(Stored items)
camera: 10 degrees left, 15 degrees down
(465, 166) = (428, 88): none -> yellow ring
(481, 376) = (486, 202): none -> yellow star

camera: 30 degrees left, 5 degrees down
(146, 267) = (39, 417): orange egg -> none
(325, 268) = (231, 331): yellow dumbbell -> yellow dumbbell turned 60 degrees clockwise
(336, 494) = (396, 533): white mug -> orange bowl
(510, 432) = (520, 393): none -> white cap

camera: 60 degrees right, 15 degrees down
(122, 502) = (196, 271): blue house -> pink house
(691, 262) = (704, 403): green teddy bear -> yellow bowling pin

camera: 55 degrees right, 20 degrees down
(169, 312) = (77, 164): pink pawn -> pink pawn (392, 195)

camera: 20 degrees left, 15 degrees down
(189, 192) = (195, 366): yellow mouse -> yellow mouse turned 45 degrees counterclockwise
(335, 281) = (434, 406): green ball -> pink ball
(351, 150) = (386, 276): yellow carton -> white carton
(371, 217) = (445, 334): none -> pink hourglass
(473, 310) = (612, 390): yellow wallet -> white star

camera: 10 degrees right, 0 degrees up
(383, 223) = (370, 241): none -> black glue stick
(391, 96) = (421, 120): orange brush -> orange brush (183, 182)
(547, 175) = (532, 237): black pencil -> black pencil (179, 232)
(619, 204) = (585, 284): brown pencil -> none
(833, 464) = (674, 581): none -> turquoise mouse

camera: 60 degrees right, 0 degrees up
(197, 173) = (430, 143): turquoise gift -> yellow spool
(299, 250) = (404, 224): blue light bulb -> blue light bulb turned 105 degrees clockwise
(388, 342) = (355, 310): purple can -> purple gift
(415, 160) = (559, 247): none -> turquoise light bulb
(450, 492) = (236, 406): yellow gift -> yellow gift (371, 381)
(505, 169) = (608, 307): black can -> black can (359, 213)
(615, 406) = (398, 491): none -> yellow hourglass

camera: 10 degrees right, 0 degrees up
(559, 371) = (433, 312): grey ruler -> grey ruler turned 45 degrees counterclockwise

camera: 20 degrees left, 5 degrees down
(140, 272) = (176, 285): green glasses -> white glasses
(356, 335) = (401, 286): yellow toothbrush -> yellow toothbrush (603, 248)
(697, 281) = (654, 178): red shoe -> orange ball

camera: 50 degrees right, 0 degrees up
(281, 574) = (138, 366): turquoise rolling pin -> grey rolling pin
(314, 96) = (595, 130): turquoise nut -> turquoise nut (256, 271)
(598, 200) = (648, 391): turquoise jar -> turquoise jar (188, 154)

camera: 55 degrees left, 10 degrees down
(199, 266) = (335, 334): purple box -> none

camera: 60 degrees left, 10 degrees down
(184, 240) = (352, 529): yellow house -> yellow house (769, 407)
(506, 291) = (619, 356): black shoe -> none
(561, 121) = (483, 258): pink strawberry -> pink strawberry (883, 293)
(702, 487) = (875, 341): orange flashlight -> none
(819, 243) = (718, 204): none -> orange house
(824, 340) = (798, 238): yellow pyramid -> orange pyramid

*Task objective*.
Where the line containing "(702, 487) = (875, 341): orange" appears, start copying, and go on exactly through the last line of the data.

*Output of the task*.
(702, 487) = (875, 341): orange flashlight -> none
(819, 243) = (718, 204): none -> orange house
(824, 340) = (798, 238): yellow pyramid -> orange pyramid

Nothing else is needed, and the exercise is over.